- [Exercise prompt] What you submit must be an exact copy of the listing below, with no images in it.
____
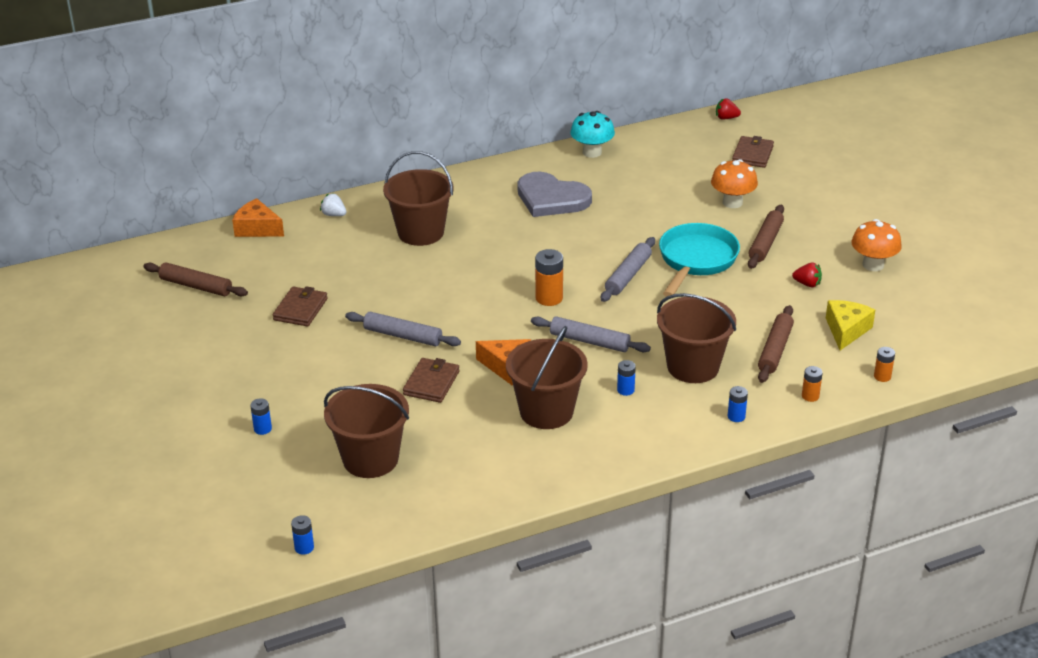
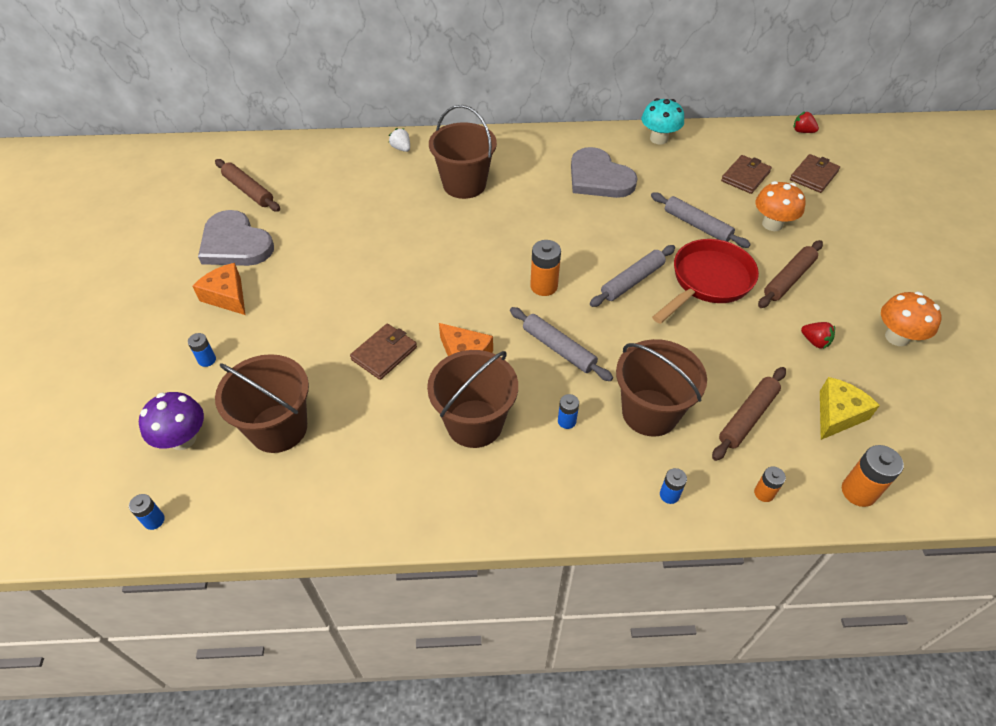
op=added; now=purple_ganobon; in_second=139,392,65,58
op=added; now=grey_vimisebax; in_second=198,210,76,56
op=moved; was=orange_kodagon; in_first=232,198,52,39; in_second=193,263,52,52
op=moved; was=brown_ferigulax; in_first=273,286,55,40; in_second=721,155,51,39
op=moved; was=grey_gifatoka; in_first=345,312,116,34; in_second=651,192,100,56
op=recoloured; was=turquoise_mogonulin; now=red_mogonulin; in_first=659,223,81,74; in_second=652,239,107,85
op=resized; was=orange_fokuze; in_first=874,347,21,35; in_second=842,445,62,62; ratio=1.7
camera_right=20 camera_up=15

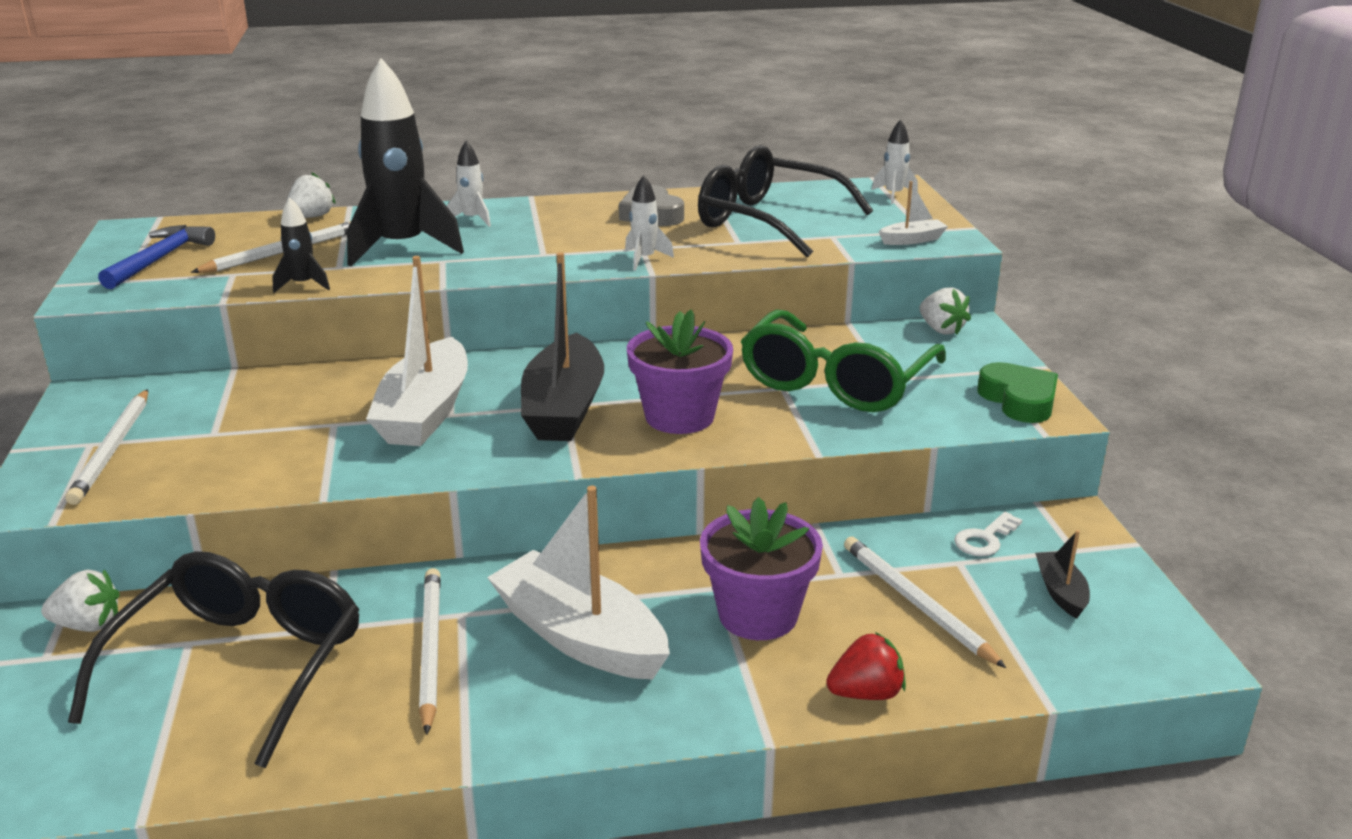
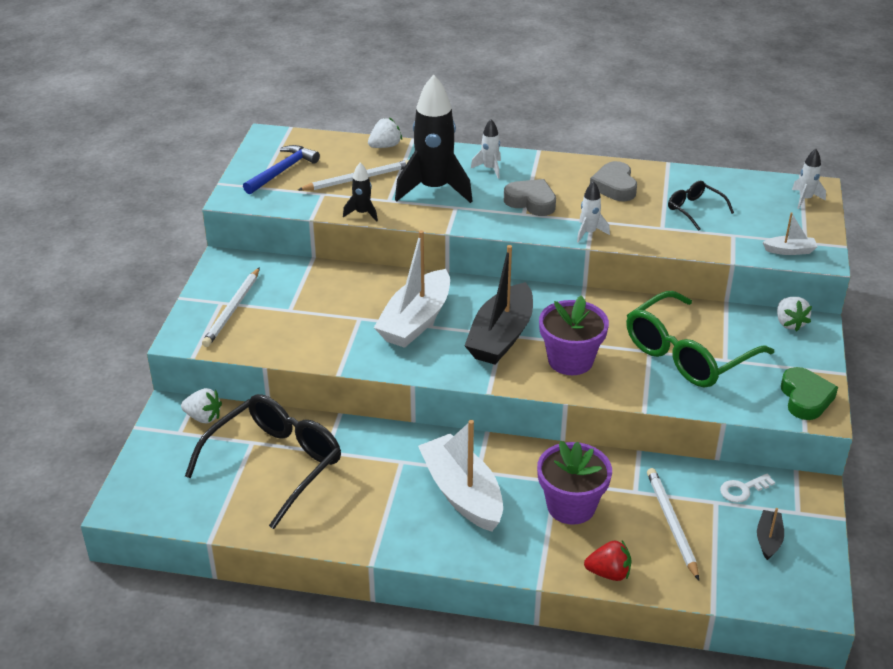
op=removed; was=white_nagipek; in_first=419,568,22,167
op=added; now=grey_vimisebax; in_second=504,179,52,37
op=resized; was=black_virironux; in_first=698,145,175,113; in_second=668,181,66,50; ratio=0.49
camera_right=20 camera_up=10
____
- [Written solution]
op=added; now=purple_ganobon; in_second=139,392,65,58
op=added; now=grey_vimisebax; in_second=198,210,76,56
op=moved; was=orange_kodagon; in_first=232,198,52,39; in_second=193,263,52,52
op=moved; was=brown_ferigulax; in_first=273,286,55,40; in_second=721,155,51,39
op=moved; was=grey_gifatoka; in_first=345,312,116,34; in_second=651,192,100,56
op=recoloured; was=turquoise_mogonulin; now=red_mogonulin; in_first=659,223,81,74; in_second=652,239,107,85
op=resized; was=orange_fokuze; in_first=874,347,21,35; in_second=842,445,62,62; ratio=1.7
camera_right=20 camera_up=15

op=removed; was=white_nagipek; in_first=419,568,22,167
op=added; now=grey_vimisebax; in_second=504,179,52,37
op=resized; was=black_virironux; in_first=698,145,175,113; in_second=668,181,66,50; ratio=0.49
camera_right=20 camera_up=10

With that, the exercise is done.